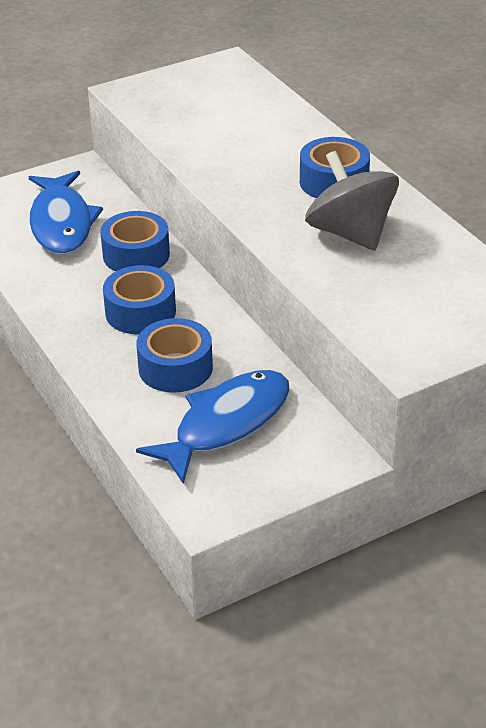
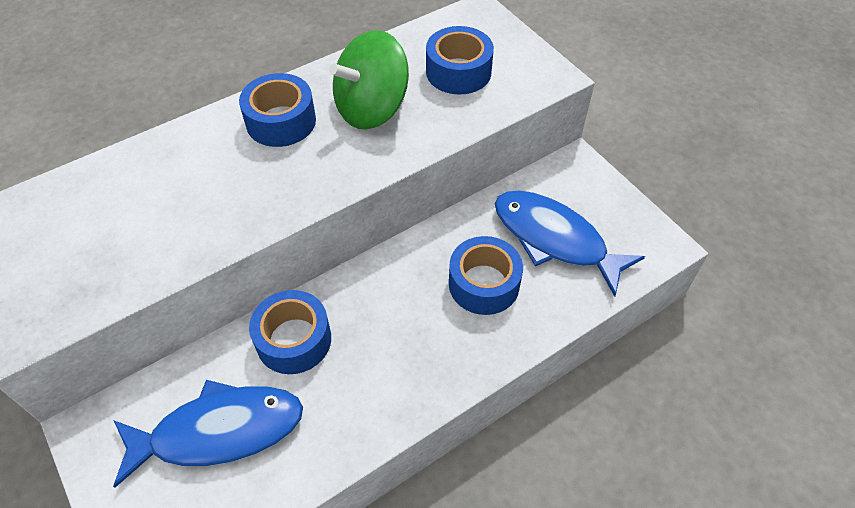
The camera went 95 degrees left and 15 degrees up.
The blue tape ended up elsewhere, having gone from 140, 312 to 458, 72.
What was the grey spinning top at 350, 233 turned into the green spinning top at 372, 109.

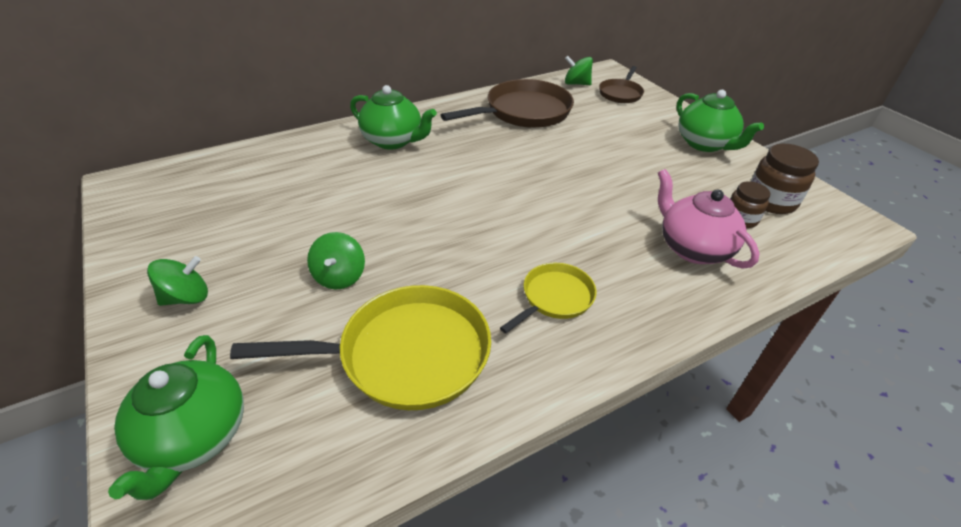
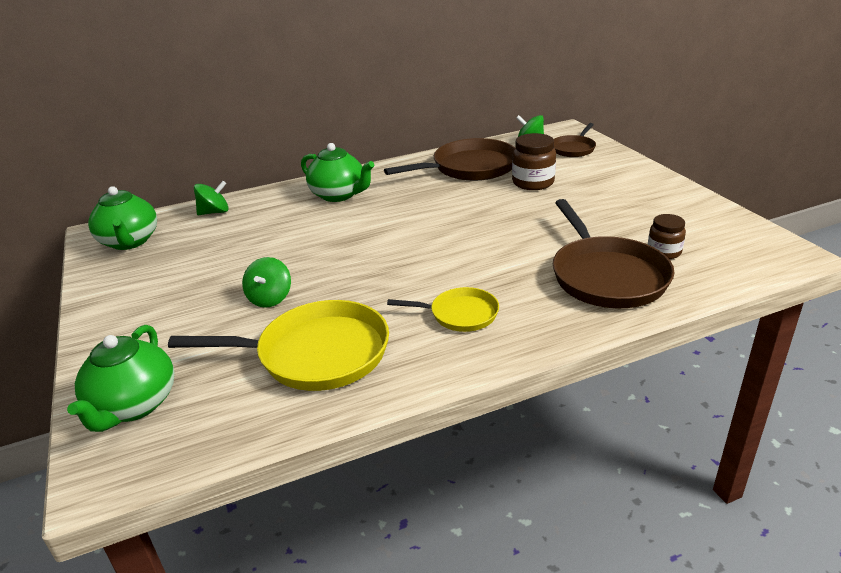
The camera went 10 degrees right and 10 degrees down.
The green spinning top ended up elsewhere, having gone from 186, 297 to 214, 212.
The green teapot ended up elsewhere, having gone from 705, 144 to 130, 242.
The brown jar ended up elsewhere, having gone from 770, 201 to 533, 182.
Where the pink teapot stood at 692, 248, the brown pan came to stand at 606, 276.
The yellow pan at 554, 298 ended up facing another way, 45 degrees clockwise from before.

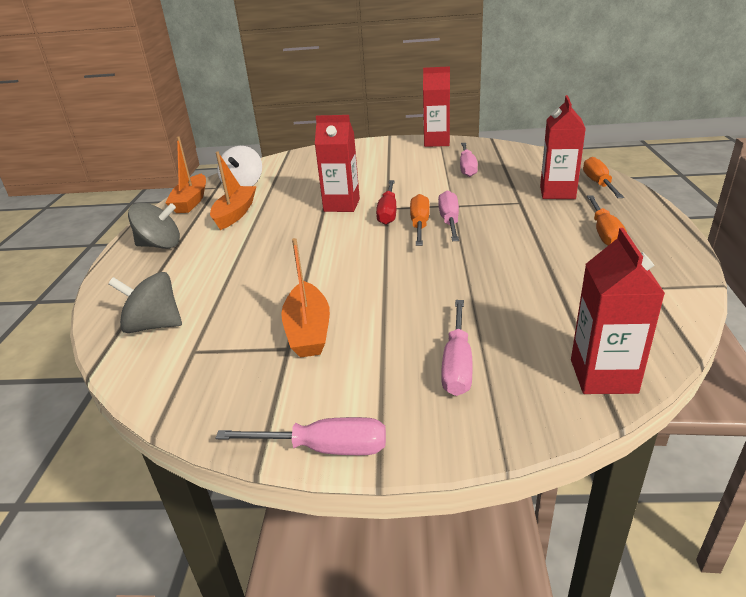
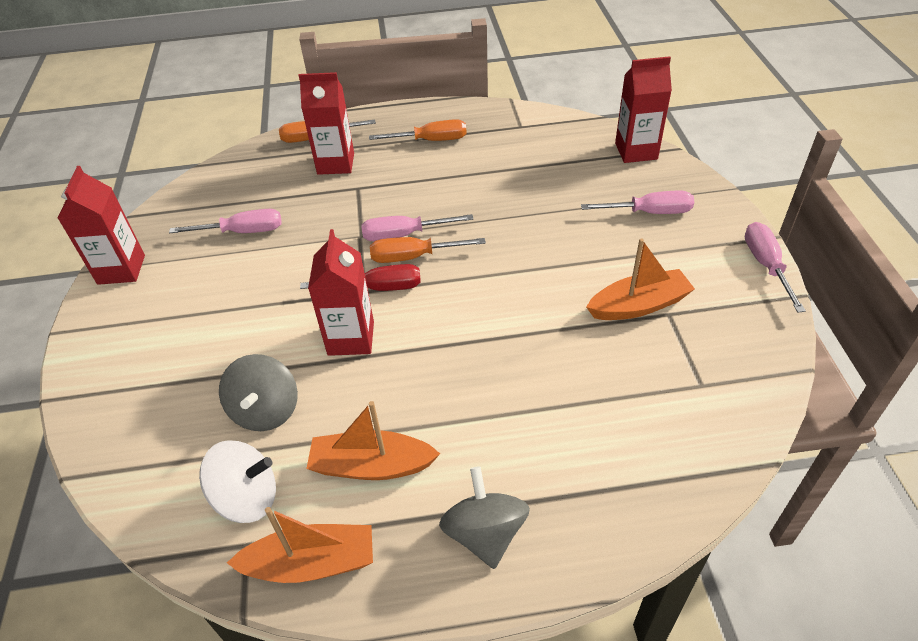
The camera went 100 degrees left and 15 degrees up.
The grey spinning top ended up elsewhere, having gone from 154, 325 to 266, 410.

------

An exact, complete copy of the lines above from the one with "The brown jar" through the one with "The yellow pan" is the whole answer.

### RESULT OF THE TASK
The brown jar ended up elsewhere, having gone from 770, 201 to 533, 182.
Where the pink teapot stood at 692, 248, the brown pan came to stand at 606, 276.
The yellow pan at 554, 298 ended up facing another way, 45 degrees clockwise from before.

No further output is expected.